[PROBLEM DETAILS]
Scan the entries below for "right" and copy each line that holds it.

—————

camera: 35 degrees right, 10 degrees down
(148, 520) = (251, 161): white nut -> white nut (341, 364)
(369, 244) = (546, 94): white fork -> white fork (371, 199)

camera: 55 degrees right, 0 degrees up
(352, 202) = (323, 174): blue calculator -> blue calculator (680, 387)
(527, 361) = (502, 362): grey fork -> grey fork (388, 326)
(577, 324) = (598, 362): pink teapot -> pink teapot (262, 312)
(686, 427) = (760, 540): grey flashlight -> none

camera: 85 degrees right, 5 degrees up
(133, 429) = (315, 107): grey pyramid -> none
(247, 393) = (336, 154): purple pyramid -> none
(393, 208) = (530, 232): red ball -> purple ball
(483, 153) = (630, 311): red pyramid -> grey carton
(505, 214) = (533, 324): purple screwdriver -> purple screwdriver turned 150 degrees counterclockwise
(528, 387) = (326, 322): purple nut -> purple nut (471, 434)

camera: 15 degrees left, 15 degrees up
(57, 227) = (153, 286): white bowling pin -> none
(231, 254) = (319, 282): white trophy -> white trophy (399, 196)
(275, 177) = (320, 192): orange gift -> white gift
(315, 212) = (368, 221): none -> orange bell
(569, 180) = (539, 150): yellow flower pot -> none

—————

[WRITTEN ANSWER]
camera: 35 degrees right, 10 degrees down
camera: 55 degrees right, 0 degrees up
camera: 85 degrees right, 5 degrees up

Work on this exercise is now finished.